+++ Exercise inputs +++

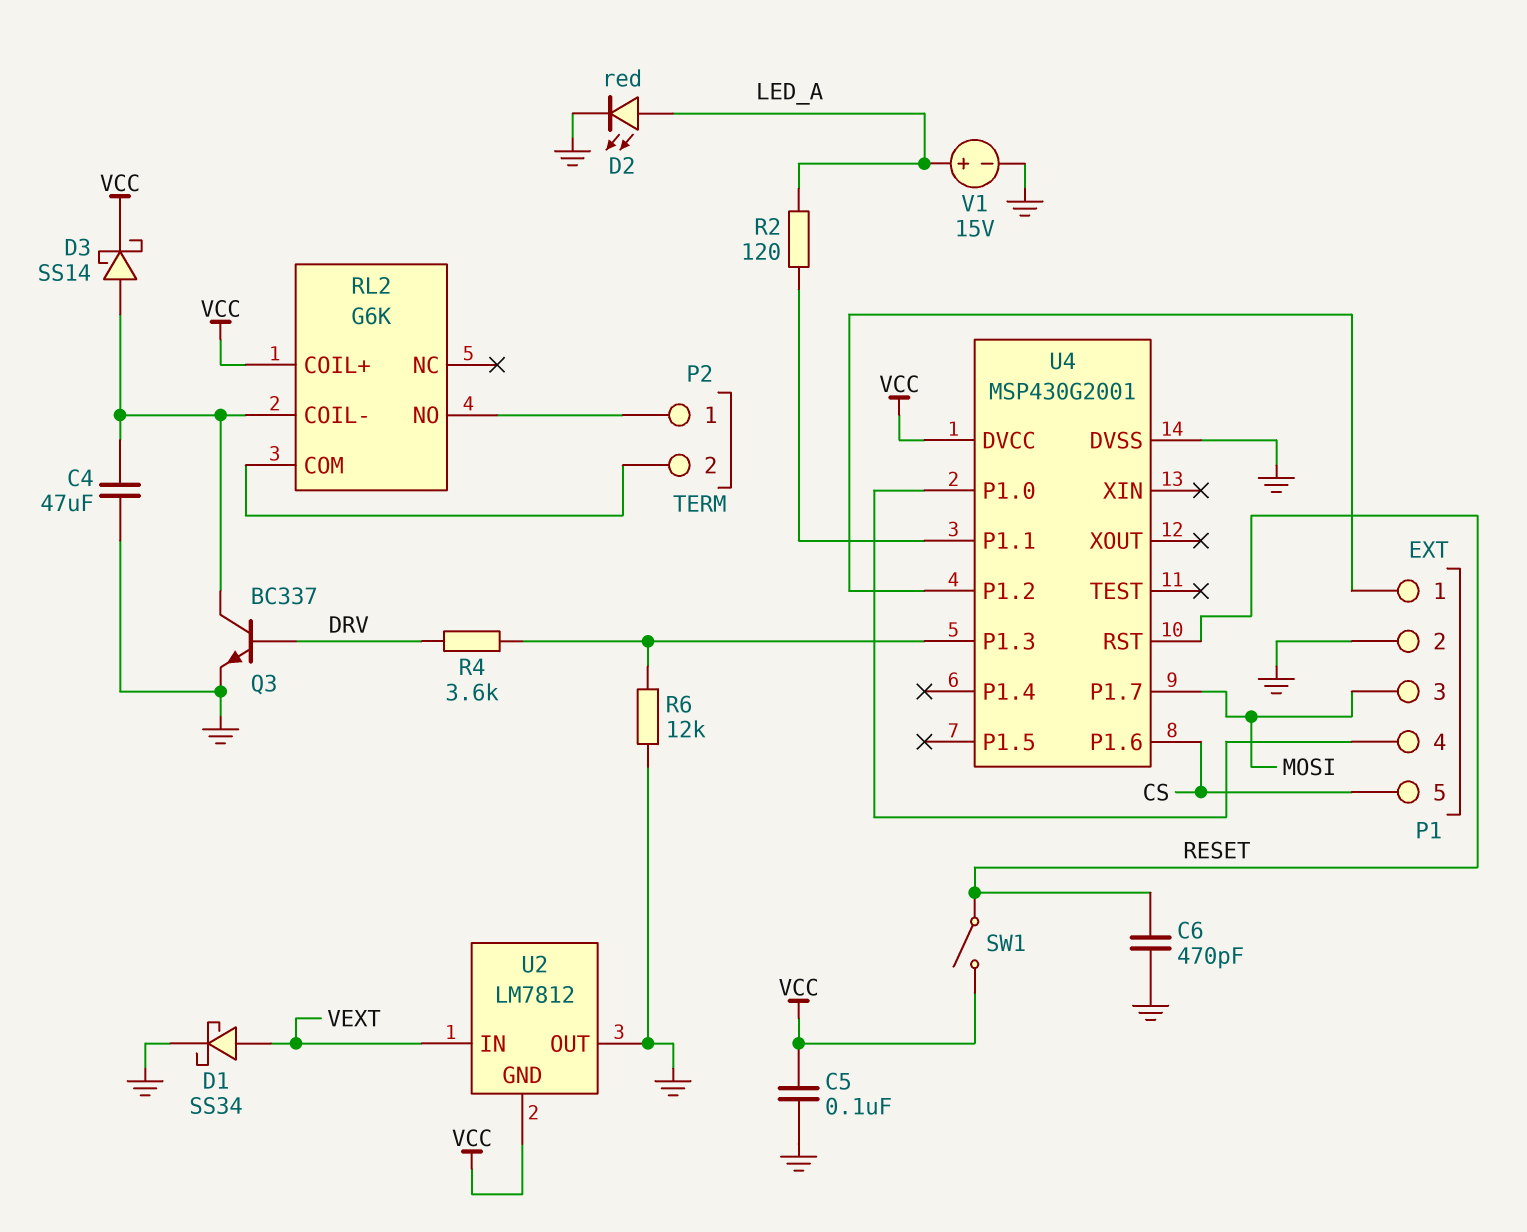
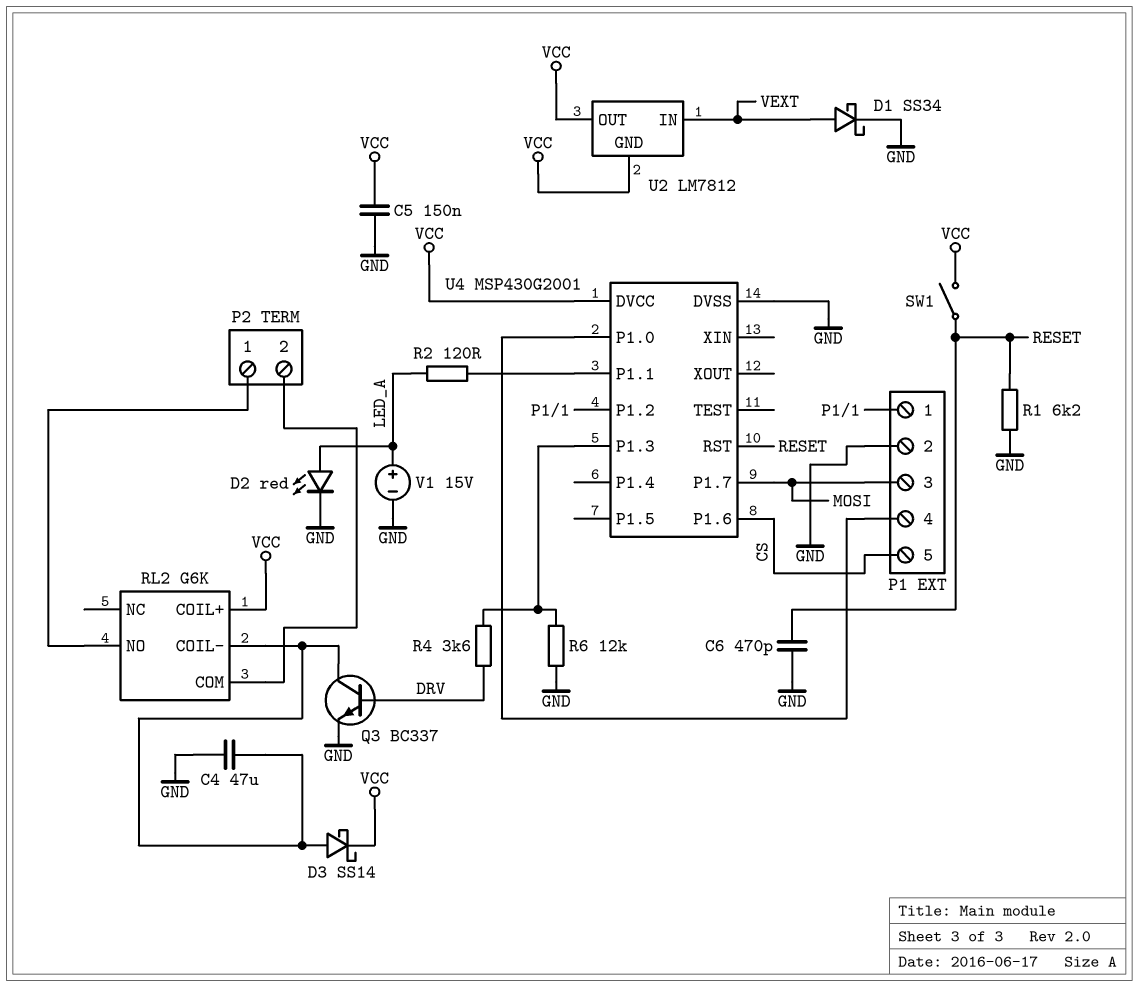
C5: 100nF (GND, VCC) -> 150nF (GND, VCC)
R1: none -> 6.2k (GND, RESET)
U2 pin OUT: GND -> VCC

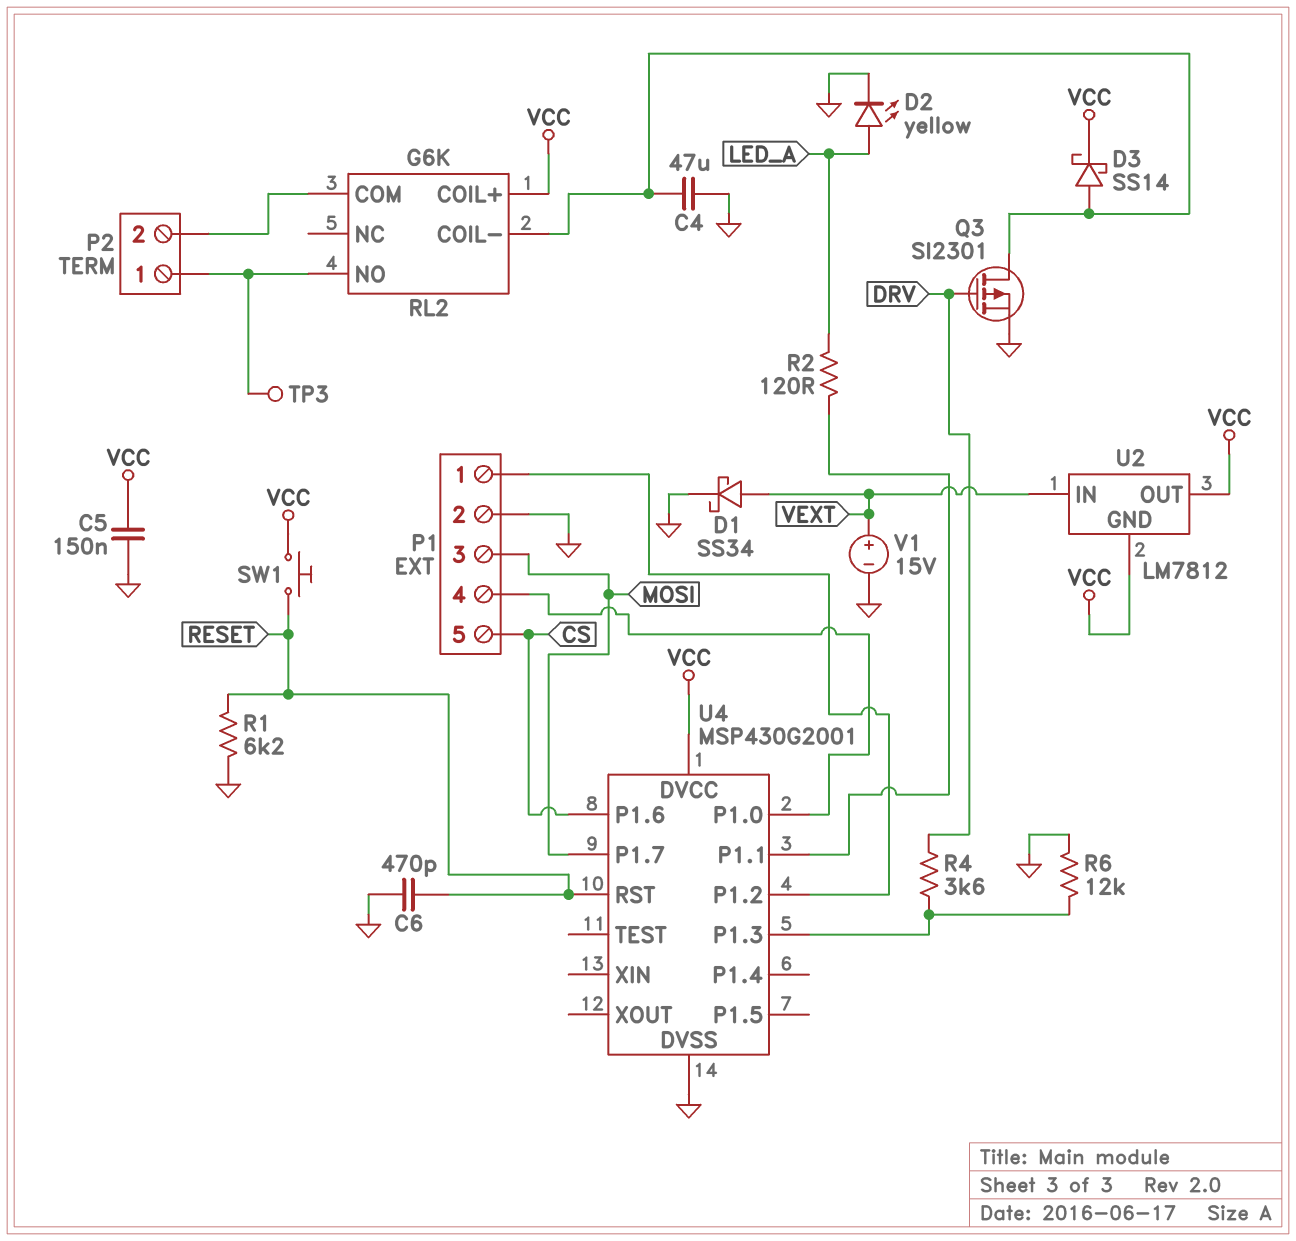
D2: LED red (A LED_A, K GND) -> LED yellow (A LED_A, K GND)
Q3: NPN BC337 (B DRV, C RL2/COIL-, E GND) -> PMOS SI2301 (G DRV, D RL2/COIL-, S GND)
SW1: switch (RESET, VCC) -> button (RESET, VCC)
TP3: none -> test point (P2/1)
V1: 15V (plus LED_A, minus GND) -> 15V (plus VEXT, minus GND)

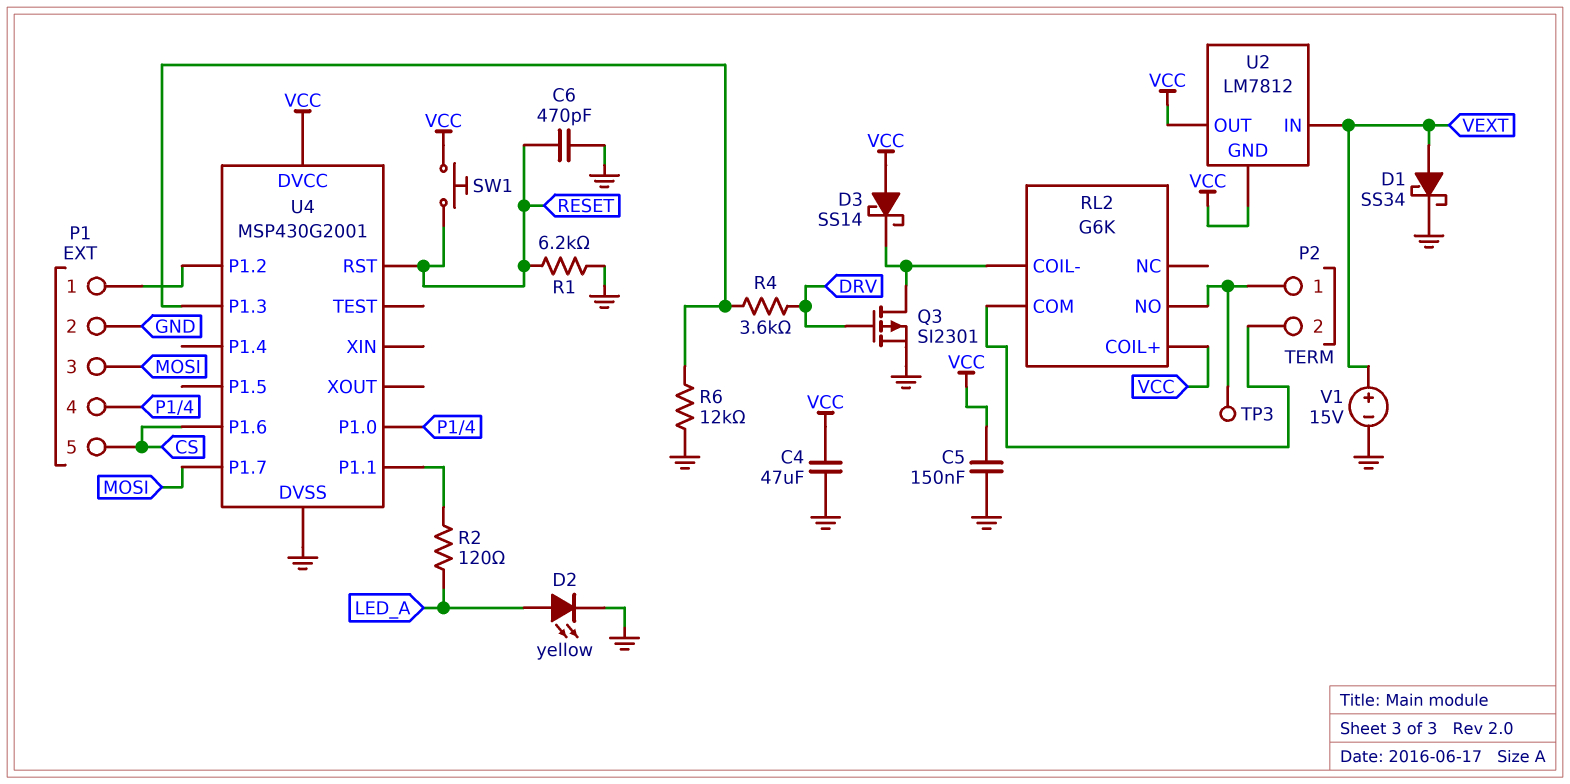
C4: 47uF (GND, RL2/COIL-) -> 47uF (GND, VCC)
D3: schottky SS14 (A RL2/COIL-, K VCC) -> schottky SS14 (A VCC, K RL2/COIL-)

+++

What you have to do
Once the pictures are set aside, repeat the remaining data word for word.

Task solution
C5: 100nF (GND, VCC) -> 150nF (GND, VCC)
R1: none -> 6.2k (GND, RESET)
U2 pin OUT: GND -> VCC

D2: LED red (A LED_A, K GND) -> LED yellow (A LED_A, K GND)
Q3: NPN BC337 (B DRV, C RL2/COIL-, E GND) -> PMOS SI2301 (G DRV, D RL2/COIL-, S GND)
SW1: switch (RESET, VCC) -> button (RESET, VCC)
TP3: none -> test point (P2/1)
V1: 15V (plus LED_A, minus GND) -> 15V (plus VEXT, minus GND)

C4: 47uF (GND, RL2/COIL-) -> 47uF (GND, VCC)
D3: schottky SS14 (A RL2/COIL-, K VCC) -> schottky SS14 (A VCC, K RL2/COIL-)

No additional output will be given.